» TASK PROMPT
Please retype the data in full, exactly as given.

» EXCERPTED RECORDS

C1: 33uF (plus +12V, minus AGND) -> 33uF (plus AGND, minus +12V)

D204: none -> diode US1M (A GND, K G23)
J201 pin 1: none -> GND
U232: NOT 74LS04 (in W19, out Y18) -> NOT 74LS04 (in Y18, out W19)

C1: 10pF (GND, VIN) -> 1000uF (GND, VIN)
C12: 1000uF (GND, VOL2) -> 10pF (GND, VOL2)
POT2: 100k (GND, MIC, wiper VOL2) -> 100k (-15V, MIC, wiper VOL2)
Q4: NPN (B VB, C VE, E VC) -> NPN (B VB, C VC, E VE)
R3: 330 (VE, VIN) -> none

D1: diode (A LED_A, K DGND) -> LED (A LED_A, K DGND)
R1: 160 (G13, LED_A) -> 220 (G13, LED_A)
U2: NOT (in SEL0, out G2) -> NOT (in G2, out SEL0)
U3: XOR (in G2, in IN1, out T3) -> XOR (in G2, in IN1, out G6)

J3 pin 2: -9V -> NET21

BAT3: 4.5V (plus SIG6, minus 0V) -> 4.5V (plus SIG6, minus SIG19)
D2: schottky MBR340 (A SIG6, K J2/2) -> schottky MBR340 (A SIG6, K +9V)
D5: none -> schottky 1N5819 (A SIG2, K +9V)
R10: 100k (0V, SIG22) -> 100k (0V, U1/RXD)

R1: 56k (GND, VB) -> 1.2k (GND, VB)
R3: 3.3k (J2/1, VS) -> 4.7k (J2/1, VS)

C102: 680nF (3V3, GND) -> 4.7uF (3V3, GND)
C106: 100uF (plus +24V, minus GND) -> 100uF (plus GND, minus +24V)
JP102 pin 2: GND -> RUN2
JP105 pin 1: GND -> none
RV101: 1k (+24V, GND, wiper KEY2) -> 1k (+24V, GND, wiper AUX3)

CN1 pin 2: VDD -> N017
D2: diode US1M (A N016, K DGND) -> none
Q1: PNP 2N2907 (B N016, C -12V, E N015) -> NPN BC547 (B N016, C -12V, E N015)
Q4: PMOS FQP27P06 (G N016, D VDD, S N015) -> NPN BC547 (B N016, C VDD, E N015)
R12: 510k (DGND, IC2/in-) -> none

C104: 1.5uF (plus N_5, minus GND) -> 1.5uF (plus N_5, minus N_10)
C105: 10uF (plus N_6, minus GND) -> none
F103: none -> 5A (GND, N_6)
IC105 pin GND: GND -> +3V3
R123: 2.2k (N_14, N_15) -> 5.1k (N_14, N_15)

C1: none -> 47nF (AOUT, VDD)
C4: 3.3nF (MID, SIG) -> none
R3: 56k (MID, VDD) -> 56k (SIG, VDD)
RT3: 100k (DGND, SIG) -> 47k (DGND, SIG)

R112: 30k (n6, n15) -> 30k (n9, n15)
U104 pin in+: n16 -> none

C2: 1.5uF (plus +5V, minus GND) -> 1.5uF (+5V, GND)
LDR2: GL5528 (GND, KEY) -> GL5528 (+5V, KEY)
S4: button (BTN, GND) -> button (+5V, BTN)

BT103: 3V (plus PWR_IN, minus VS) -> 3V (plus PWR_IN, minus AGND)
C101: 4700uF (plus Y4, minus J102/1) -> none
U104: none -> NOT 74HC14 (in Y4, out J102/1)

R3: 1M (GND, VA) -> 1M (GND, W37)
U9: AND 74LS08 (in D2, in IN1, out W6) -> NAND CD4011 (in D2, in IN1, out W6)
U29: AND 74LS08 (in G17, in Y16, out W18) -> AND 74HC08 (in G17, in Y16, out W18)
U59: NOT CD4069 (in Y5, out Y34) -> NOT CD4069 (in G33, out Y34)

» TASK SOLUTION
C1: 33uF (plus +12V, minus AGND) -> 33uF (plus AGND, minus +12V)

D204: none -> diode US1M (A GND, K G23)
J201 pin 1: none -> GND
U232: NOT 74LS04 (in W19, out Y18) -> NOT 74LS04 (in Y18, out W19)

C1: 10pF (GND, VIN) -> 1000uF (GND, VIN)
C12: 1000uF (GND, VOL2) -> 10pF (GND, VOL2)
POT2: 100k (GND, MIC, wiper VOL2) -> 100k (-15V, MIC, wiper VOL2)
Q4: NPN (B VB, C VE, E VC) -> NPN (B VB, C VC, E VE)
R3: 330 (VE, VIN) -> none

D1: diode (A LED_A, K DGND) -> LED (A LED_A, K DGND)
R1: 160 (G13, LED_A) -> 220 (G13, LED_A)
U2: NOT (in SEL0, out G2) -> NOT (in G2, out SEL0)
U3: XOR (in G2, in IN1, out T3) -> XOR (in G2, in IN1, out G6)

J3 pin 2: -9V -> NET21

BAT3: 4.5V (plus SIG6, minus 0V) -> 4.5V (plus SIG6, minus SIG19)
D2: schottky MBR340 (A SIG6, K J2/2) -> schottky MBR340 (A SIG6, K +9V)
D5: none -> schottky 1N5819 (A SIG2, K +9V)
R10: 100k (0V, SIG22) -> 100k (0V, U1/RXD)

R1: 56k (GND, VB) -> 1.2k (GND, VB)
R3: 3.3k (J2/1, VS) -> 4.7k (J2/1, VS)

C102: 680nF (3V3, GND) -> 4.7uF (3V3, GND)
C106: 100uF (plus +24V, minus GND) -> 100uF (plus GND, minus +24V)
JP102 pin 2: GND -> RUN2
JP105 pin 1: GND -> none
RV101: 1k (+24V, GND, wiper KEY2) -> 1k (+24V, GND, wiper AUX3)

CN1 pin 2: VDD -> N017
D2: diode US1M (A N016, K DGND) -> none
Q1: PNP 2N2907 (B N016, C -12V, E N015) -> NPN BC547 (B N016, C -12V, E N015)
Q4: PMOS FQP27P06 (G N016, D VDD, S N015) -> NPN BC547 (B N016, C VDD, E N015)
R12: 510k (DGND, IC2/in-) -> none

C104: 1.5uF (plus N_5, minus GND) -> 1.5uF (plus N_5, minus N_10)
C105: 10uF (plus N_6, minus GND) -> none
F103: none -> 5A (GND, N_6)
IC105 pin GND: GND -> +3V3
R123: 2.2k (N_14, N_15) -> 5.1k (N_14, N_15)

C1: none -> 47nF (AOUT, VDD)
C4: 3.3nF (MID, SIG) -> none
R3: 56k (MID, VDD) -> 56k (SIG, VDD)
RT3: 100k (DGND, SIG) -> 47k (DGND, SIG)

R112: 30k (n6, n15) -> 30k (n9, n15)
U104 pin in+: n16 -> none

C2: 1.5uF (plus +5V, minus GND) -> 1.5uF (+5V, GND)
LDR2: GL5528 (GND, KEY) -> GL5528 (+5V, KEY)
S4: button (BTN, GND) -> button (+5V, BTN)

BT103: 3V (plus PWR_IN, minus VS) -> 3V (plus PWR_IN, minus AGND)
C101: 4700uF (plus Y4, minus J102/1) -> none
U104: none -> NOT 74HC14 (in Y4, out J102/1)

R3: 1M (GND, VA) -> 1M (GND, W37)
U9: AND 74LS08 (in D2, in IN1, out W6) -> NAND CD4011 (in D2, in IN1, out W6)
U29: AND 74LS08 (in G17, in Y16, out W18) -> AND 74HC08 (in G17, in Y16, out W18)
U59: NOT CD4069 (in Y5, out Y34) -> NOT CD4069 (in G33, out Y34)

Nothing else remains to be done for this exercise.